╭─ INPUT DATA

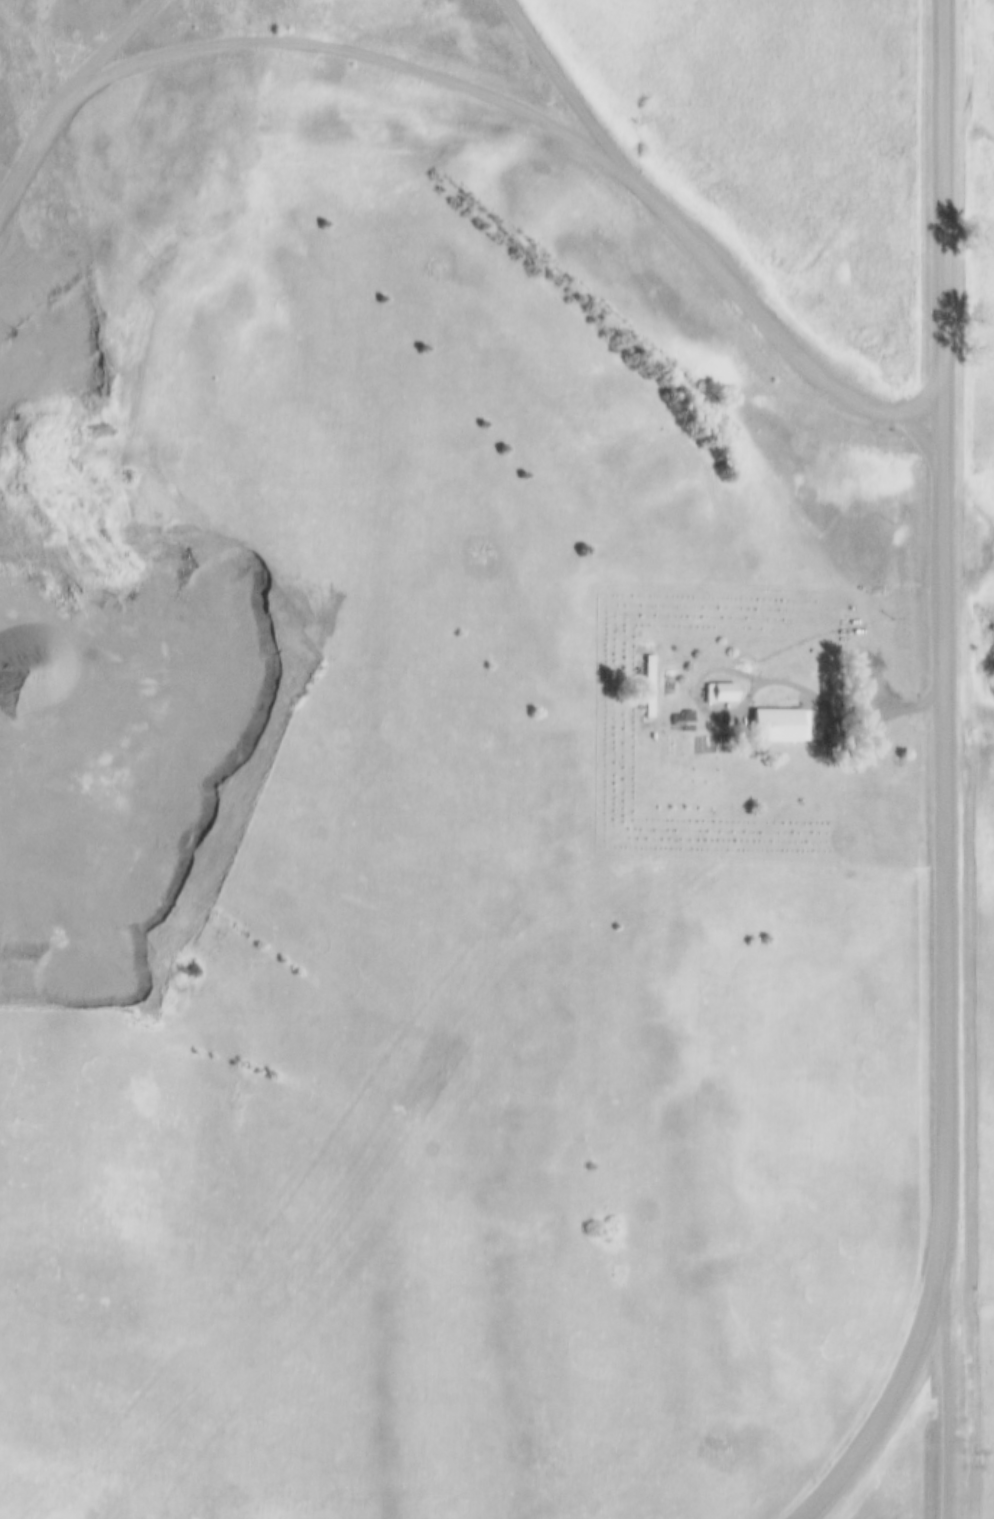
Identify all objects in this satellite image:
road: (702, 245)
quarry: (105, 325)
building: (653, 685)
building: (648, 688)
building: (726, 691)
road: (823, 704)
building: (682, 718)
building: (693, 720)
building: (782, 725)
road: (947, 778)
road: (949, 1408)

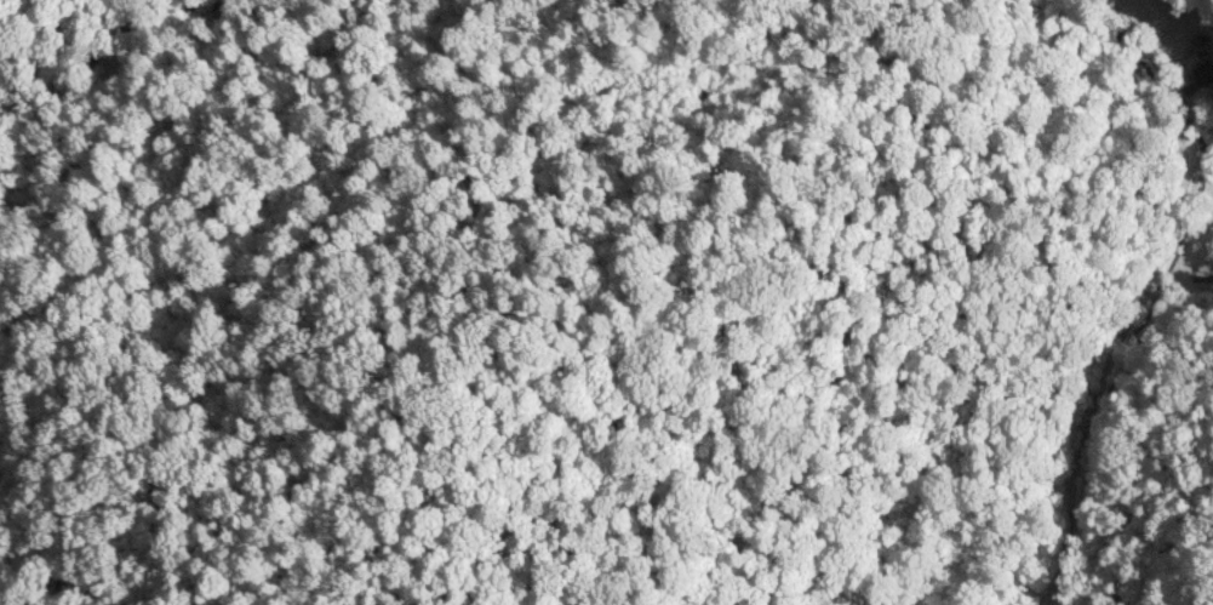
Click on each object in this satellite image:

╰─

→ HOW TO COMPLETE THIS TASK: Print the complete listing exactly as it stands, without its pictures.

→ REPLY TO THE EXERCISE:
Identify all objects in this satellite image:
road: (702, 245)
quarry: (105, 325)
building: (653, 685)
building: (648, 688)
building: (726, 691)
road: (823, 704)
building: (682, 718)
building: (693, 720)
building: (782, 725)
road: (947, 778)
road: (949, 1408)

Click on each object in this satellite image:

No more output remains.